Pictures do not belong in your copy. Repeat all the other data exactly.

Records shown:
----------

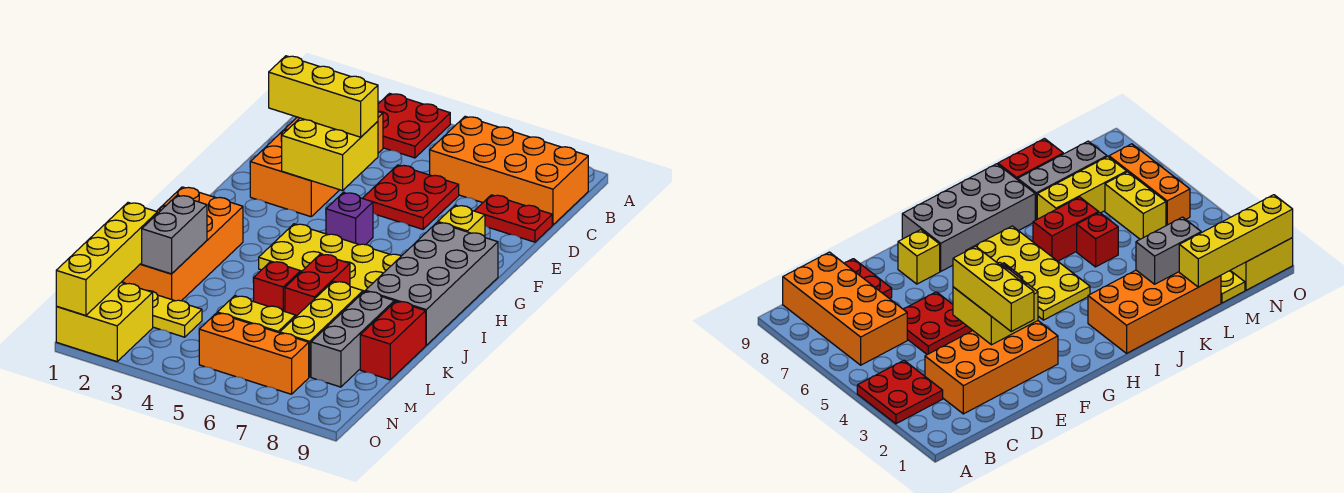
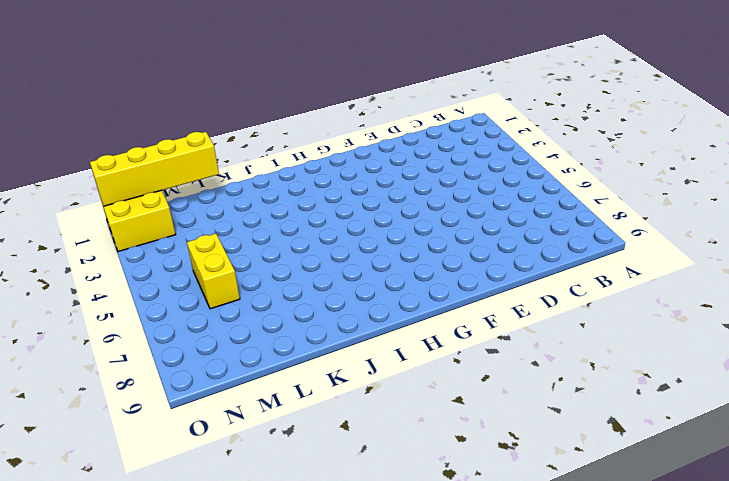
none -> red plate A3:B4 level 1
none -> orange brick B6:C9 level 1
none -> orange brick C2:F3 level 1

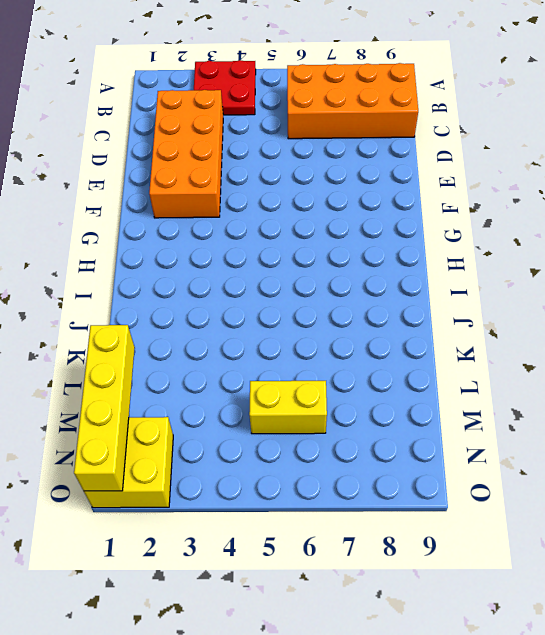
none -> red plate D5:E6 level 1
none -> red plate D8:D9 level 1
none -> yellow brick F8 level 1

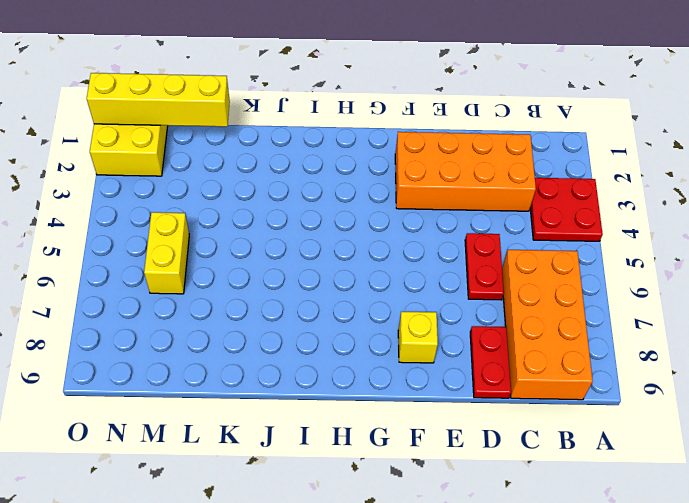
red plate D5:D6 level 1 -> red plate D5:E6 level 1
none -> purple brick G5 level 1
none -> grey brick G8:J9 level 1
none -> yellow plate H4:I7 level 1

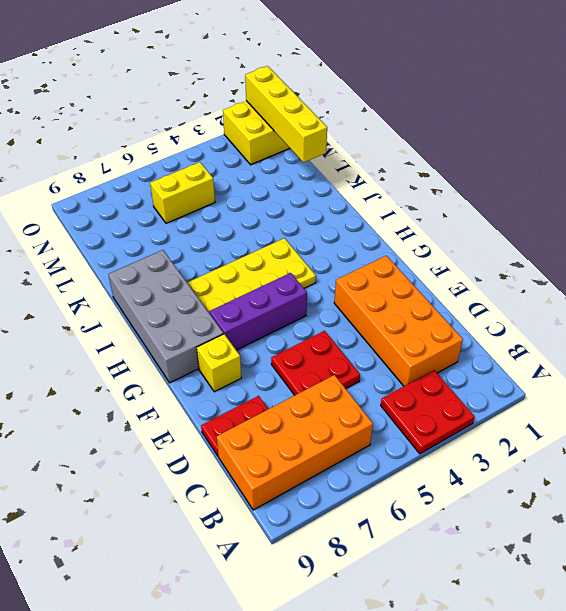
purple brick G5:G7 level 1 -> purple brick G5 level 1
none -> orange brick I1:L2 level 1
none -> red brick J6:K6 level 1
none -> red brick K5 level 1

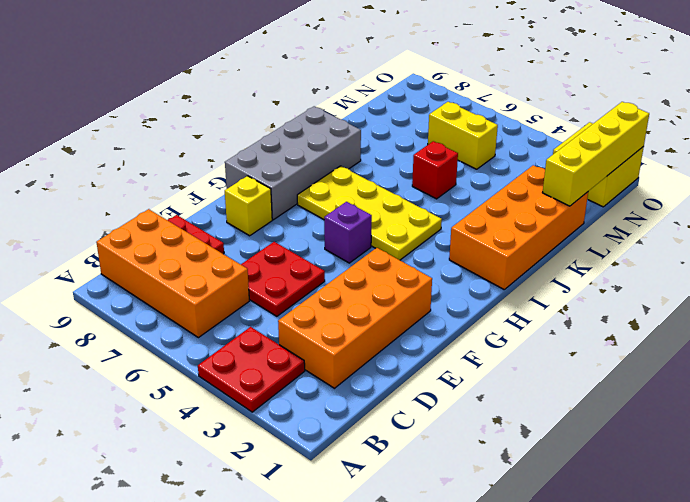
none -> red brick J6:K6 level 1
none -> yellow brick K7:M7 level 1
none -> grey brick K8:M8 level 1

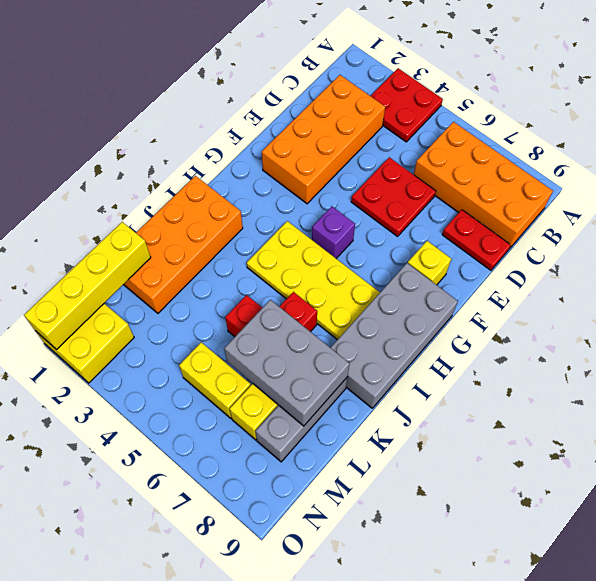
grey brick K6:L8 level 2 -> none
none -> red brick K9:L9 level 1
none -> yellow plate M1:M3 level 1
none -> orange brick N5:N7 level 1

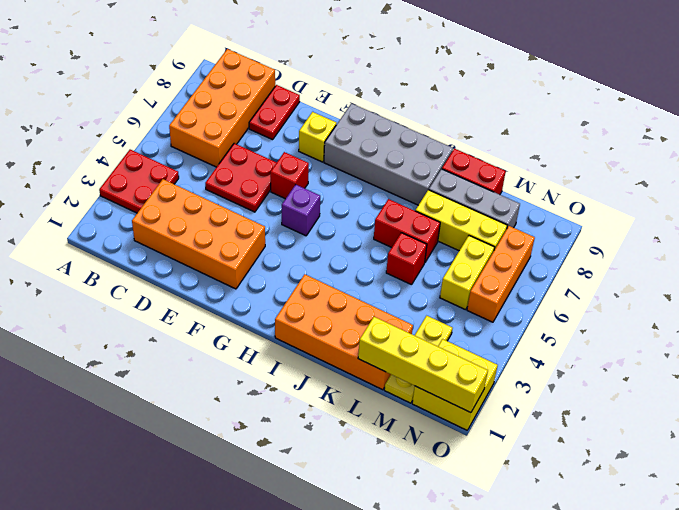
red brick F6 level 1 -> none
none -> yellow plate H4:I7 level 1
none -> yellow brick E3:F4 level 2
none -> grey brick K2:L2 level 2

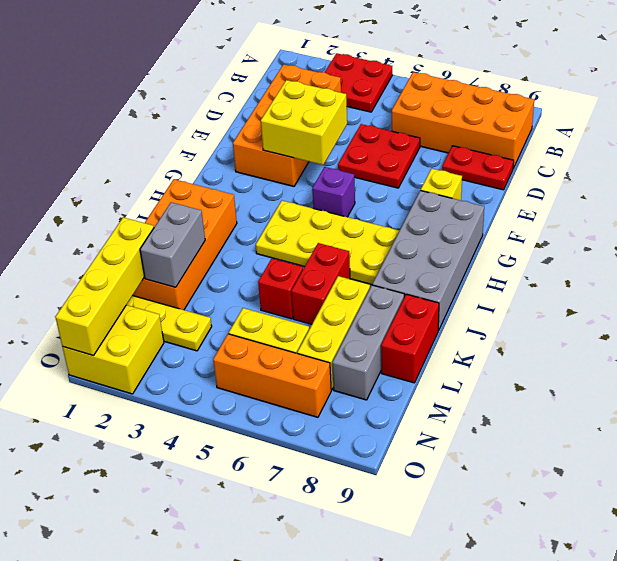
none -> yellow brick E2:E4 level 3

----------

Result of this exercise:
none -> red plate A3:B4 level 1
none -> orange brick B6:C9 level 1
none -> orange brick C2:F3 level 1

none -> red plate D5:E6 level 1
none -> red plate D8:D9 level 1
none -> yellow brick F8 level 1

red plate D5:D6 level 1 -> red plate D5:E6 level 1
none -> purple brick G5 level 1
none -> grey brick G8:J9 level 1
none -> yellow plate H4:I7 level 1

purple brick G5:G7 level 1 -> purple brick G5 level 1
none -> orange brick I1:L2 level 1
none -> red brick J6:K6 level 1
none -> red brick K5 level 1

none -> red brick J6:K6 level 1
none -> yellow brick K7:M7 level 1
none -> grey brick K8:M8 level 1

grey brick K6:L8 level 2 -> none
none -> red brick K9:L9 level 1
none -> yellow plate M1:M3 level 1
none -> orange brick N5:N7 level 1

red brick F6 level 1 -> none
none -> yellow plate H4:I7 level 1
none -> yellow brick E3:F4 level 2
none -> grey brick K2:L2 level 2

none -> yellow brick E2:E4 level 3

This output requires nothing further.